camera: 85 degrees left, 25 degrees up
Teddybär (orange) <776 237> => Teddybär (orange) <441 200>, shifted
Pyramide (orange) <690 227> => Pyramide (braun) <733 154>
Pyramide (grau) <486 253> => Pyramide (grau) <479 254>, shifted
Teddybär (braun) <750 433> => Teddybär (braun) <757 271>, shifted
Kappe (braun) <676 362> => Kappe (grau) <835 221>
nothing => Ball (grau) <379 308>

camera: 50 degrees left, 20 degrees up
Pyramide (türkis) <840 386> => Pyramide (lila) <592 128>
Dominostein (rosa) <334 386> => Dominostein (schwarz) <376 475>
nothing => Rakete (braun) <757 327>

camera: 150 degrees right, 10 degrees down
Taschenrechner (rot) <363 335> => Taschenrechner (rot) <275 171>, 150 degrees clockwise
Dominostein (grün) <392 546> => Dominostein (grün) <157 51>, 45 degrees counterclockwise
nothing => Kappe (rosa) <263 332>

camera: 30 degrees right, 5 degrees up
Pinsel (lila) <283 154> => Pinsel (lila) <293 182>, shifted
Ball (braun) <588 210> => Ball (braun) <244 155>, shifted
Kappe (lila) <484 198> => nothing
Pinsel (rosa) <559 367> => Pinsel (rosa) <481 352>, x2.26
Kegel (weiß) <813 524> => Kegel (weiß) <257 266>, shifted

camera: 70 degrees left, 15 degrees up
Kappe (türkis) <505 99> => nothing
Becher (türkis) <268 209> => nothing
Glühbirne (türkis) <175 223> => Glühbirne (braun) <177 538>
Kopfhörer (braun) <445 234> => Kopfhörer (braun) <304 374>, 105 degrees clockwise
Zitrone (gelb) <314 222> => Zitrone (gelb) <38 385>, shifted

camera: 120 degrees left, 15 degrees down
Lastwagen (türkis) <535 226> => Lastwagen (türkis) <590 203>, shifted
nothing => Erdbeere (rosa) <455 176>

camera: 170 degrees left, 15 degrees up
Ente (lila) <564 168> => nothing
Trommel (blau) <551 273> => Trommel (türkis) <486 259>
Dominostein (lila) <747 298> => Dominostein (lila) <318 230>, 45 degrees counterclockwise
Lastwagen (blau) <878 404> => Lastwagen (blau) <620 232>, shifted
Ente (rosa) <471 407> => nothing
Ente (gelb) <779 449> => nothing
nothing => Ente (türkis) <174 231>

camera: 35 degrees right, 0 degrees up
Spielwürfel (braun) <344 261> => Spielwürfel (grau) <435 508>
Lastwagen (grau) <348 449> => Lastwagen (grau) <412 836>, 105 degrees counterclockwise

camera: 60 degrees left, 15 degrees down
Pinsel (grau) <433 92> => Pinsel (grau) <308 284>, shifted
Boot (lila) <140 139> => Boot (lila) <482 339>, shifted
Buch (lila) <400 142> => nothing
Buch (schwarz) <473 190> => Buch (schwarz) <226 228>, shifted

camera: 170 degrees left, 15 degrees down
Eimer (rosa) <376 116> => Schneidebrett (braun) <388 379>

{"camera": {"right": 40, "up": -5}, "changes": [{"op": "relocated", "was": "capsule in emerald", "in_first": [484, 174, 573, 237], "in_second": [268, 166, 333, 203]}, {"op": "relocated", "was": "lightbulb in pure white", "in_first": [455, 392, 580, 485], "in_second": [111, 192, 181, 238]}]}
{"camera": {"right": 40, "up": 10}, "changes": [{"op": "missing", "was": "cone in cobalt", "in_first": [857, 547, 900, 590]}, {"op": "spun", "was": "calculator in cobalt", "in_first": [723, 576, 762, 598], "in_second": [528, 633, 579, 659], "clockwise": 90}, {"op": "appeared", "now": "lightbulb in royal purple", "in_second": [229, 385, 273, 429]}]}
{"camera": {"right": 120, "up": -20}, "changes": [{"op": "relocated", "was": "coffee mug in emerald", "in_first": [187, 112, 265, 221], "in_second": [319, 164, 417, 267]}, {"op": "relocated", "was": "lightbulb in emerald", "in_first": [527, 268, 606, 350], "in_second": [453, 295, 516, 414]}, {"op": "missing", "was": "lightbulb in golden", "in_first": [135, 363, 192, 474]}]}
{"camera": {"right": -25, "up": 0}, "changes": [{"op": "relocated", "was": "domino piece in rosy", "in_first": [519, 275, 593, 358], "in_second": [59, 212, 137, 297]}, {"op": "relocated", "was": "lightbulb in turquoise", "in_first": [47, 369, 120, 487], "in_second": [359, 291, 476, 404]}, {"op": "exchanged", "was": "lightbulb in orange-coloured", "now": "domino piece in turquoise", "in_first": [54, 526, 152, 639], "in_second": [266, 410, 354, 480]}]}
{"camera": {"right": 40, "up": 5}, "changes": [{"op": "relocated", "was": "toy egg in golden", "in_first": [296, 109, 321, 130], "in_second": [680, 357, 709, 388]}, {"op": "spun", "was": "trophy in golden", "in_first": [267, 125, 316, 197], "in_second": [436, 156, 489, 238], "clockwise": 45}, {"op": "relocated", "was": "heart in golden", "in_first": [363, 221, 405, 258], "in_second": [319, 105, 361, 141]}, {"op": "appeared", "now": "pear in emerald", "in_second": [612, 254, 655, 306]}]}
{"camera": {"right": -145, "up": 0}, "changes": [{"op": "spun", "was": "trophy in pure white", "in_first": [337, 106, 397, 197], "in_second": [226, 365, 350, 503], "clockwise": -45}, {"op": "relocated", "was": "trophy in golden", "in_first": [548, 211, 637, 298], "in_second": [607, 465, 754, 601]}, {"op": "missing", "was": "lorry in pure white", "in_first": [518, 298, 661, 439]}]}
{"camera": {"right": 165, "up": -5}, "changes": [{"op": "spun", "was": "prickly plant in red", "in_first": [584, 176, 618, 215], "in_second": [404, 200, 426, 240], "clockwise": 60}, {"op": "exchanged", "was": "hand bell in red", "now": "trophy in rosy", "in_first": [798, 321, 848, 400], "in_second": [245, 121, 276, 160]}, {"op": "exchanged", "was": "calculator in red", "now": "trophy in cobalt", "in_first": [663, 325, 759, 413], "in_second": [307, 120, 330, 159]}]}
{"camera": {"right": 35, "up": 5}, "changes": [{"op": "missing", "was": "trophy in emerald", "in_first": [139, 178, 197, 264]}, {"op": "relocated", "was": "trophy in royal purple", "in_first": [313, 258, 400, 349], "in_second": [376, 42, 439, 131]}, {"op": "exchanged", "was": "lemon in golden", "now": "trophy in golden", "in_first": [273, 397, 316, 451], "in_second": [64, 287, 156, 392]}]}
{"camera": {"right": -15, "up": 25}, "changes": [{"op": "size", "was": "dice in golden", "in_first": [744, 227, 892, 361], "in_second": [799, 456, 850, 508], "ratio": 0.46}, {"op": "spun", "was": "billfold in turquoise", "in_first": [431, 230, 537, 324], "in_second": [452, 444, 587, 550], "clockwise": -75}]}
- - - -
Using the entries above, return exactly the lines from the line with "Teddybär (orange) <776" to the line with "Teddybär (braun) <750", counting both of those lines.

Teddybär (orange) <776 237> => Teddybär (orange) <441 200>, shifted
Pyramide (orange) <690 227> => Pyramide (braun) <733 154>
Pyramide (grau) <486 253> => Pyramide (grau) <479 254>, shifted
Teddybär (braun) <750 433> => Teddybär (braun) <757 271>, shifted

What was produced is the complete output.